═══ Task input
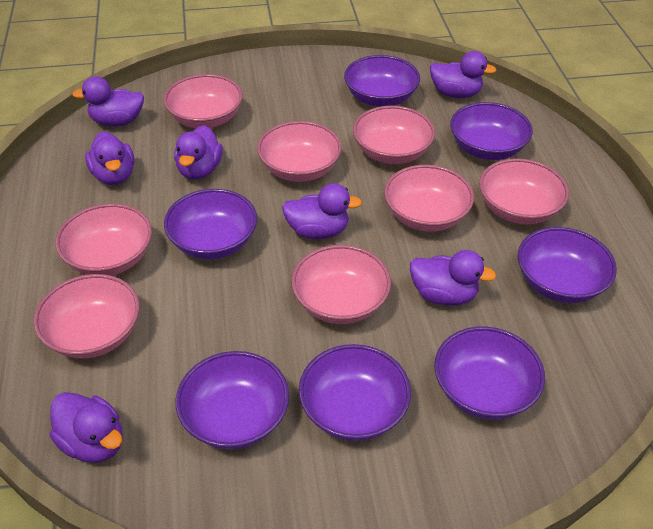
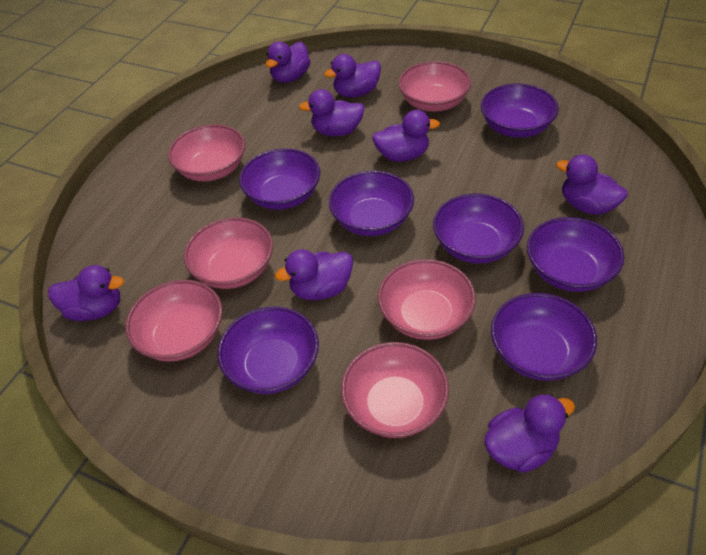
pink bowl: 8 -> 6
purple duck: 7 -> 8

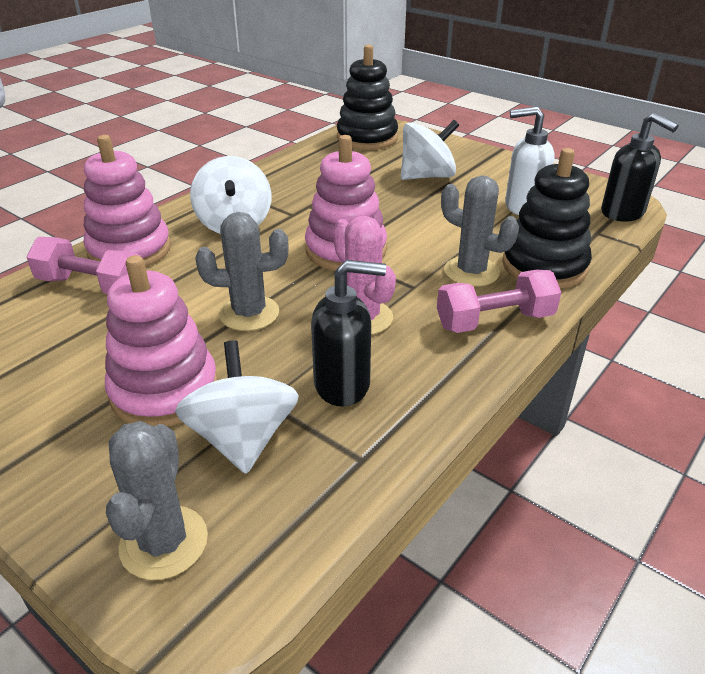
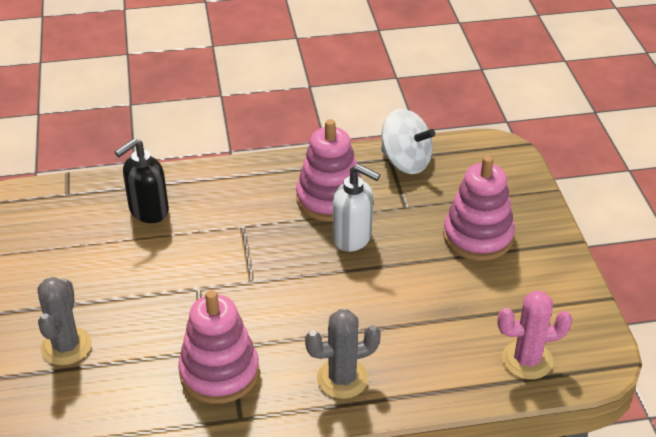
black soap dispenser: 2 -> 1
black stacking toy: 2 -> 0
grey cactus: 3 -> 2
pink dumbbell: 2 -> 0
white spinning top: 3 -> 1

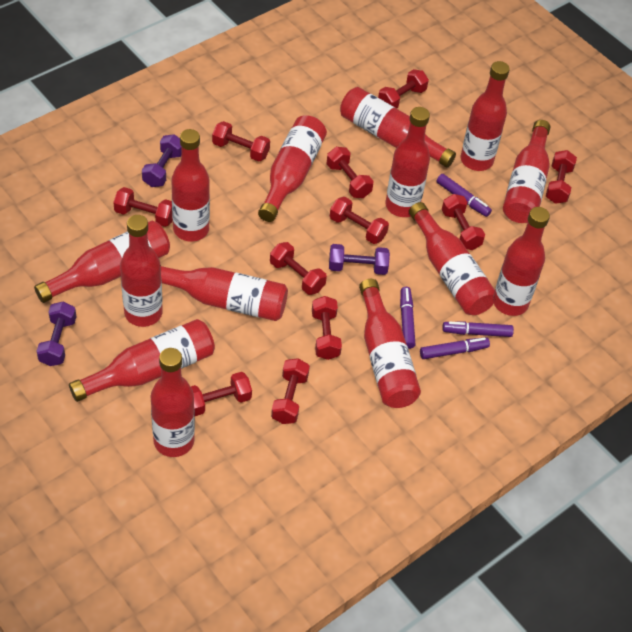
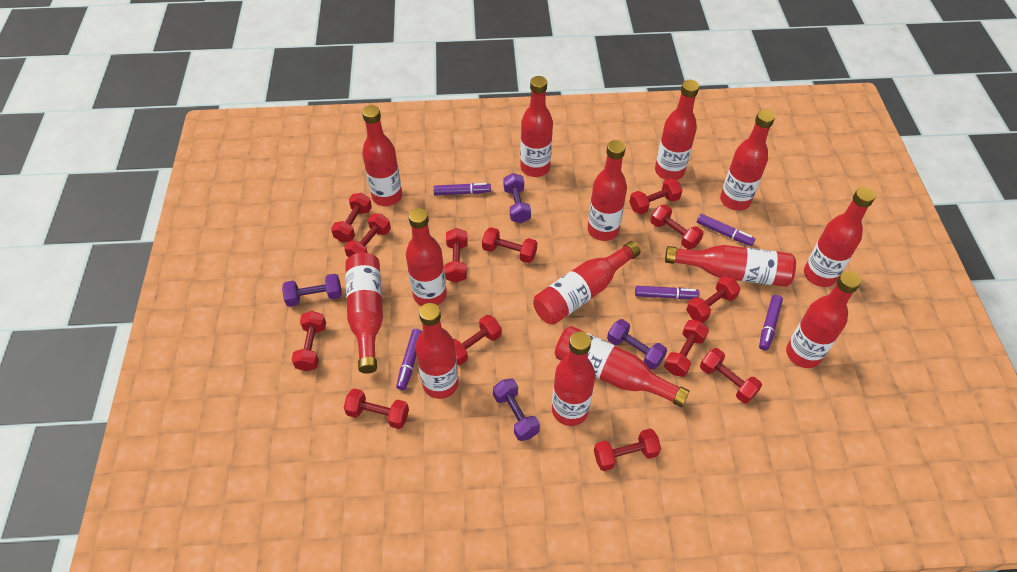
purple dumbbell: 3 -> 4
purple marker: 4 -> 5
red dumbbell: 11 -> 13

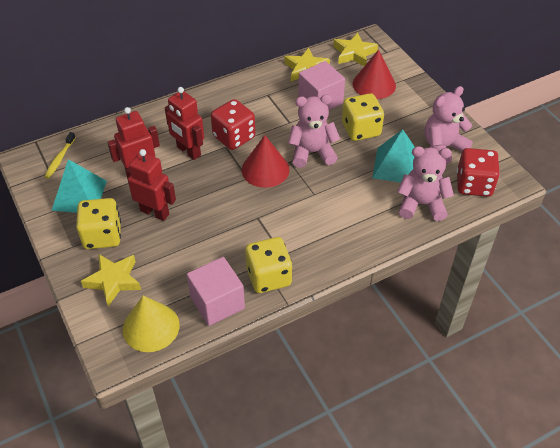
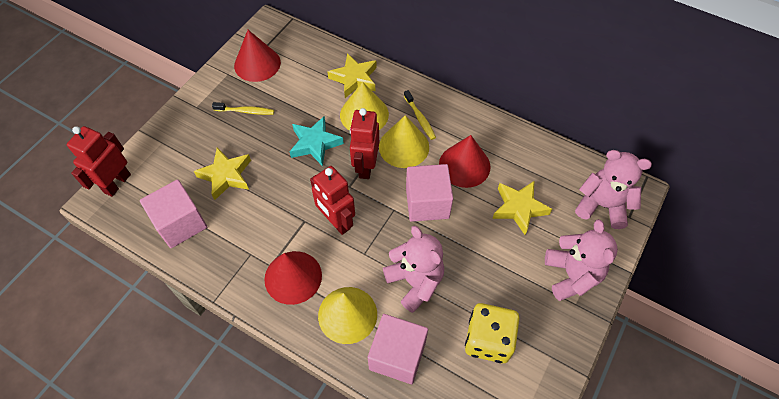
pink cube: 2 -> 3
red cone: 2 -> 3
red dice: 2 -> 0
turquoise pyramid: 2 -> 0
turquoise star: 0 -> 1
yellow cone: 1 -> 3
yellow dice: 3 -> 1
yellow toothbrush: 1 -> 2

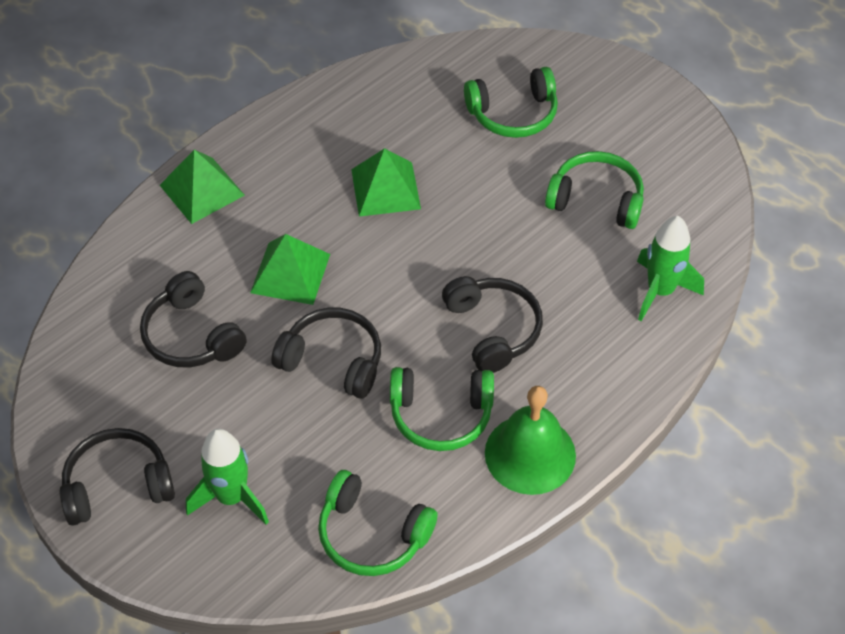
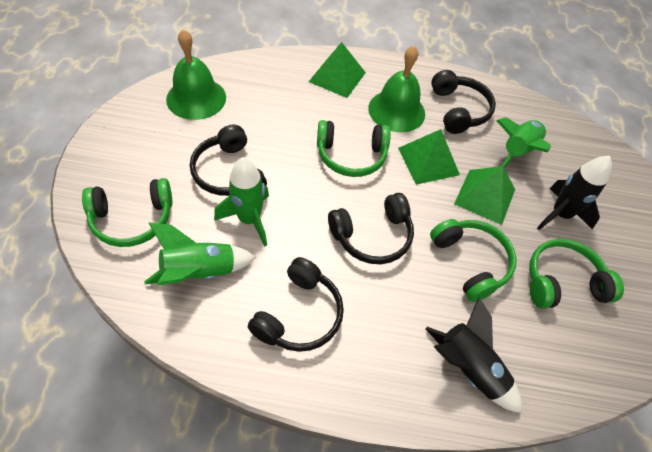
black rocket: 0 -> 2
green bell: 1 -> 2
green rocket: 2 -> 3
══════
▸ Exercise
Examine the records and pull out every line where the string "purple" occurs.

▸ Response area
purple duck: 7 -> 8
purple dumbbell: 3 -> 4
purple marker: 4 -> 5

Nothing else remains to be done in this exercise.